=== Task statement ===
Reproduce, from the lines below, exactly the stretch that begins at the line containing "building: none -> [171,123,241,191]" and ends at the line containing "building: none -> [142,336,215,416]", both included.

(Source records)
- - - - -

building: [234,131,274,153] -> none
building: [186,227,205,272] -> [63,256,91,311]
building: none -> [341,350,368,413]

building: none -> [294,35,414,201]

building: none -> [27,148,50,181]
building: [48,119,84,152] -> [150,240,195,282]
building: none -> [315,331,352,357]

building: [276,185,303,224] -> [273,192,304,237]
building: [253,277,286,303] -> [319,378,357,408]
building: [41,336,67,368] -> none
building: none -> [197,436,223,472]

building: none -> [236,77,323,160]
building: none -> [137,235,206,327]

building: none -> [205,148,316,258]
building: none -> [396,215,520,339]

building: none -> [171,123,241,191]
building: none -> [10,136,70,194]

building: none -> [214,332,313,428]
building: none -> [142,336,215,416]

- - - - -

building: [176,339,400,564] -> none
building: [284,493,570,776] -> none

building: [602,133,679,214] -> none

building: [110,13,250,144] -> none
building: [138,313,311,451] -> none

- - - - -

=== Output for this exercise ===
building: none -> [171,123,241,191]
building: none -> [10,136,70,194]

building: none -> [214,332,313,428]
building: none -> [142,336,215,416]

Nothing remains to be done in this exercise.